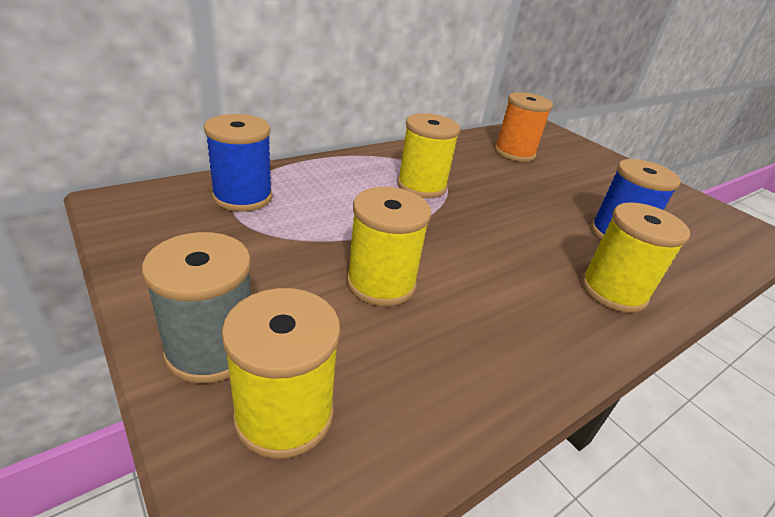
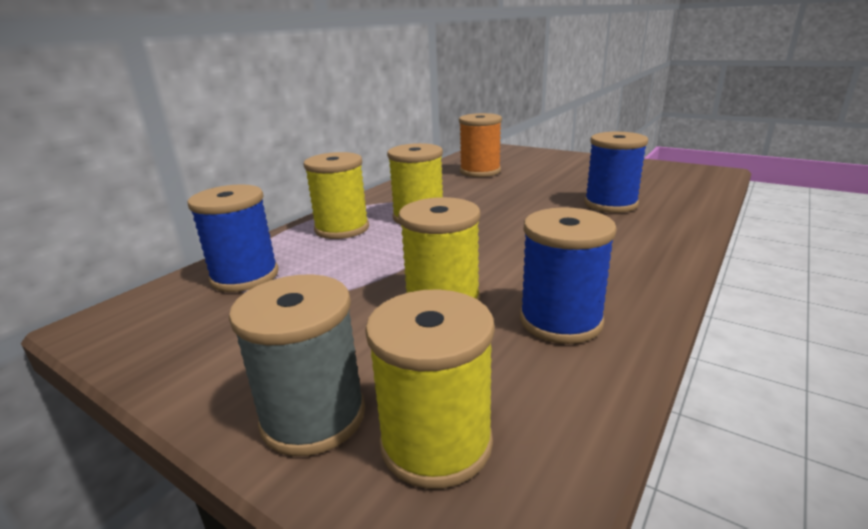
camera: 15 degrees left, 10 degrees down
(469, 344) = (560, 321): none -> blue spool
(613, 291) = (641, 243): yellow spool -> yellow spool (342, 229)

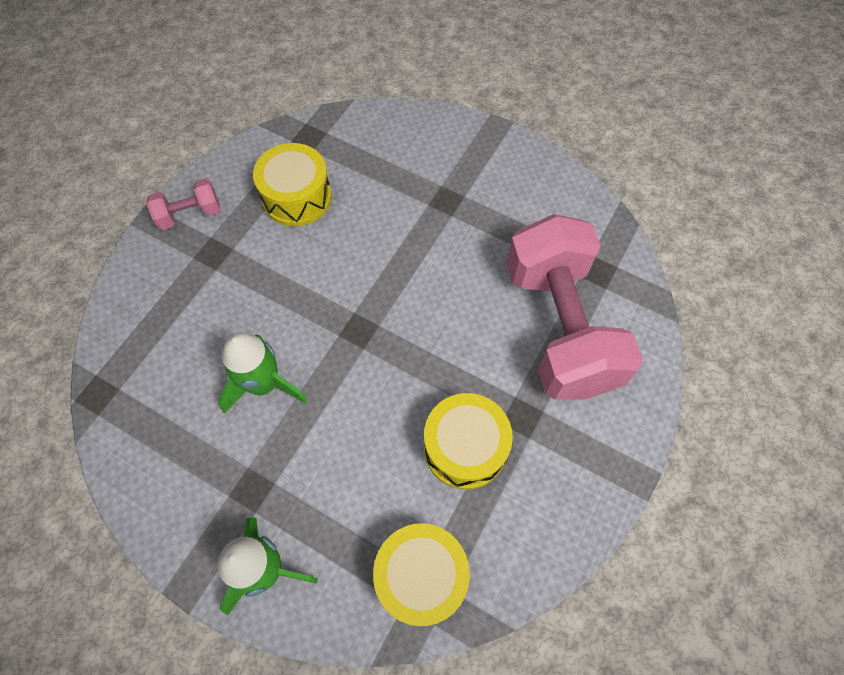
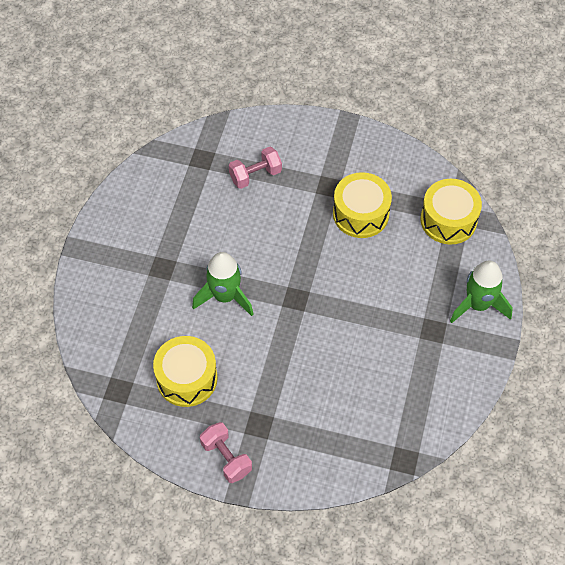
camera: 105 degrees left, 5 degrees down
(264, 384) = (358, 347): green rocket -> green rocket (225, 296)
(559, 327) = (255, 175): pink dumbbell -> pink dumbbell, size x0.42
★ ★ ★ ★ ★
● ASSIGNMENT
From the line containing "(613, 291) = (641, 243): yellow" through the final line of the listing above, reproduce every line exactly, with no pictures.

● COMPLETED TASK
(613, 291) = (641, 243): yellow spool -> yellow spool (342, 229)

camera: 105 degrees left, 5 degrees down
(264, 384) = (358, 347): green rocket -> green rocket (225, 296)
(559, 327) = (255, 175): pink dumbbell -> pink dumbbell, size x0.42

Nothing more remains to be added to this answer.